| Task |
Retype all of the lines below with no changes.
::::::::::
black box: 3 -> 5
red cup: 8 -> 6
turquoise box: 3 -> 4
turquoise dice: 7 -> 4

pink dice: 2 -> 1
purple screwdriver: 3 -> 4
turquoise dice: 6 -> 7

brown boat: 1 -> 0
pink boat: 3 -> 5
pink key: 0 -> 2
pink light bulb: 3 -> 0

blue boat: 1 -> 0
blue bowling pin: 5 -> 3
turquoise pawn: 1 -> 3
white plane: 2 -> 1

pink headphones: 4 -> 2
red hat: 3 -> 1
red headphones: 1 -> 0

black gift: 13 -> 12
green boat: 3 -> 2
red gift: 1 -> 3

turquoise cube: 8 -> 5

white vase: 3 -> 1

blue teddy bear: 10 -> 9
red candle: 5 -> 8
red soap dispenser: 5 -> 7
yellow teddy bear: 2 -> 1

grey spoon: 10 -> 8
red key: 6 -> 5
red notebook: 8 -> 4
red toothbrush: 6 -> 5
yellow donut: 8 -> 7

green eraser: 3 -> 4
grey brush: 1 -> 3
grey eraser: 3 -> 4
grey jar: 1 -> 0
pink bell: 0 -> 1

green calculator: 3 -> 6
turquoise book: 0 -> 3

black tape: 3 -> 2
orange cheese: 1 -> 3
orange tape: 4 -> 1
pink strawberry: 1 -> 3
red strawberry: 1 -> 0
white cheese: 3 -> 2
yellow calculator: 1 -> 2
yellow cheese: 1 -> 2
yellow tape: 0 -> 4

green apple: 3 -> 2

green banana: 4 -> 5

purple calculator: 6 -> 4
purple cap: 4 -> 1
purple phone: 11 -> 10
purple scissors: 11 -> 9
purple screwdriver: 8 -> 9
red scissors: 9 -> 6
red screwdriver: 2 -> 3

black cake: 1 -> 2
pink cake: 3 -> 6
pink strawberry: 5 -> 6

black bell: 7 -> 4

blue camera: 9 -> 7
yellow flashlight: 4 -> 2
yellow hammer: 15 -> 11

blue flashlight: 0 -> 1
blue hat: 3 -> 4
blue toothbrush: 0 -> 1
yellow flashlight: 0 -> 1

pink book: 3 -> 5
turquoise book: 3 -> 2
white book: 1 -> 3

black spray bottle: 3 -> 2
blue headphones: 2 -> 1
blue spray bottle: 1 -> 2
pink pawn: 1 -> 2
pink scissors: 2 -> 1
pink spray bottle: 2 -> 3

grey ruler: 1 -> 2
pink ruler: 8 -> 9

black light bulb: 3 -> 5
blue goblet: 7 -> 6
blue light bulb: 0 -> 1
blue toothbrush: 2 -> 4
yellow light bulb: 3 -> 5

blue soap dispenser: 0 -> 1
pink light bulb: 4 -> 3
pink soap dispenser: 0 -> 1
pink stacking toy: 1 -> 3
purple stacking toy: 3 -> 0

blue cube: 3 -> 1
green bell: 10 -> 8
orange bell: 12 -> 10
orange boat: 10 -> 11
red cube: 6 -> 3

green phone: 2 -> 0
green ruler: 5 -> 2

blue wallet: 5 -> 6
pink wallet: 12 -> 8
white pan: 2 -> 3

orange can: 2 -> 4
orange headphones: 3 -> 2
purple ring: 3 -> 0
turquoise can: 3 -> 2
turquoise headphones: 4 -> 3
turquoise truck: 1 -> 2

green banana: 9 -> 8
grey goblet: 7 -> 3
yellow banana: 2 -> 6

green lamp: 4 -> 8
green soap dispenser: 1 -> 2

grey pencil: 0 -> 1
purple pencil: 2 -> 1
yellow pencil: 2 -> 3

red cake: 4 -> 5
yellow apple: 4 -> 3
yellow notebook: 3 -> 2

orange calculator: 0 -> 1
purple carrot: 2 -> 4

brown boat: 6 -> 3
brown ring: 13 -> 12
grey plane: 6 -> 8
::::::::::
| Reply to the task |
black box: 3 -> 5
red cup: 8 -> 6
turquoise box: 3 -> 4
turquoise dice: 7 -> 4

pink dice: 2 -> 1
purple screwdriver: 3 -> 4
turquoise dice: 6 -> 7

brown boat: 1 -> 0
pink boat: 3 -> 5
pink key: 0 -> 2
pink light bulb: 3 -> 0

blue boat: 1 -> 0
blue bowling pin: 5 -> 3
turquoise pawn: 1 -> 3
white plane: 2 -> 1

pink headphones: 4 -> 2
red hat: 3 -> 1
red headphones: 1 -> 0

black gift: 13 -> 12
green boat: 3 -> 2
red gift: 1 -> 3

turquoise cube: 8 -> 5

white vase: 3 -> 1

blue teddy bear: 10 -> 9
red candle: 5 -> 8
red soap dispenser: 5 -> 7
yellow teddy bear: 2 -> 1

grey spoon: 10 -> 8
red key: 6 -> 5
red notebook: 8 -> 4
red toothbrush: 6 -> 5
yellow donut: 8 -> 7

green eraser: 3 -> 4
grey brush: 1 -> 3
grey eraser: 3 -> 4
grey jar: 1 -> 0
pink bell: 0 -> 1

green calculator: 3 -> 6
turquoise book: 0 -> 3

black tape: 3 -> 2
orange cheese: 1 -> 3
orange tape: 4 -> 1
pink strawberry: 1 -> 3
red strawberry: 1 -> 0
white cheese: 3 -> 2
yellow calculator: 1 -> 2
yellow cheese: 1 -> 2
yellow tape: 0 -> 4

green apple: 3 -> 2

green banana: 4 -> 5

purple calculator: 6 -> 4
purple cap: 4 -> 1
purple phone: 11 -> 10
purple scissors: 11 -> 9
purple screwdriver: 8 -> 9
red scissors: 9 -> 6
red screwdriver: 2 -> 3

black cake: 1 -> 2
pink cake: 3 -> 6
pink strawberry: 5 -> 6

black bell: 7 -> 4

blue camera: 9 -> 7
yellow flashlight: 4 -> 2
yellow hammer: 15 -> 11

blue flashlight: 0 -> 1
blue hat: 3 -> 4
blue toothbrush: 0 -> 1
yellow flashlight: 0 -> 1

pink book: 3 -> 5
turquoise book: 3 -> 2
white book: 1 -> 3

black spray bottle: 3 -> 2
blue headphones: 2 -> 1
blue spray bottle: 1 -> 2
pink pawn: 1 -> 2
pink scissors: 2 -> 1
pink spray bottle: 2 -> 3

grey ruler: 1 -> 2
pink ruler: 8 -> 9

black light bulb: 3 -> 5
blue goblet: 7 -> 6
blue light bulb: 0 -> 1
blue toothbrush: 2 -> 4
yellow light bulb: 3 -> 5

blue soap dispenser: 0 -> 1
pink light bulb: 4 -> 3
pink soap dispenser: 0 -> 1
pink stacking toy: 1 -> 3
purple stacking toy: 3 -> 0

blue cube: 3 -> 1
green bell: 10 -> 8
orange bell: 12 -> 10
orange boat: 10 -> 11
red cube: 6 -> 3

green phone: 2 -> 0
green ruler: 5 -> 2

blue wallet: 5 -> 6
pink wallet: 12 -> 8
white pan: 2 -> 3

orange can: 2 -> 4
orange headphones: 3 -> 2
purple ring: 3 -> 0
turquoise can: 3 -> 2
turquoise headphones: 4 -> 3
turquoise truck: 1 -> 2

green banana: 9 -> 8
grey goblet: 7 -> 3
yellow banana: 2 -> 6

green lamp: 4 -> 8
green soap dispenser: 1 -> 2

grey pencil: 0 -> 1
purple pencil: 2 -> 1
yellow pencil: 2 -> 3

red cake: 4 -> 5
yellow apple: 4 -> 3
yellow notebook: 3 -> 2

orange calculator: 0 -> 1
purple carrot: 2 -> 4

brown boat: 6 -> 3
brown ring: 13 -> 12
grey plane: 6 -> 8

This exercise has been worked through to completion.